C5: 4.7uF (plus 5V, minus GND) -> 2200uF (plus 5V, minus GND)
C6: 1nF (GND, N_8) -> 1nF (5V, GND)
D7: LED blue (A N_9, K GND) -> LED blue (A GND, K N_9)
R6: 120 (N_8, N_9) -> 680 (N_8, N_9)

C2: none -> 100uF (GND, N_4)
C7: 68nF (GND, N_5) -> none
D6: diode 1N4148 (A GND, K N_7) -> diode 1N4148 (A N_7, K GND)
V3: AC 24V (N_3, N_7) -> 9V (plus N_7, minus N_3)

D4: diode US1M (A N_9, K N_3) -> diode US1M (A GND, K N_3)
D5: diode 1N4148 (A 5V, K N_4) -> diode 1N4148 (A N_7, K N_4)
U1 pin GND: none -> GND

WORK TO COMPLETE:
Copy the lines from the one with "C2: none -> 100uF (GND, N_4)" through the last line of the material above, exactly as they are and with no others.

ANSWER AREA:
C2: none -> 100uF (GND, N_4)
C7: 68nF (GND, N_5) -> none
D6: diode 1N4148 (A GND, K N_7) -> diode 1N4148 (A N_7, K GND)
V3: AC 24V (N_3, N_7) -> 9V (plus N_7, minus N_3)

D4: diode US1M (A N_9, K N_3) -> diode US1M (A GND, K N_3)
D5: diode 1N4148 (A 5V, K N_4) -> diode 1N4148 (A N_7, K N_4)
U1 pin GND: none -> GND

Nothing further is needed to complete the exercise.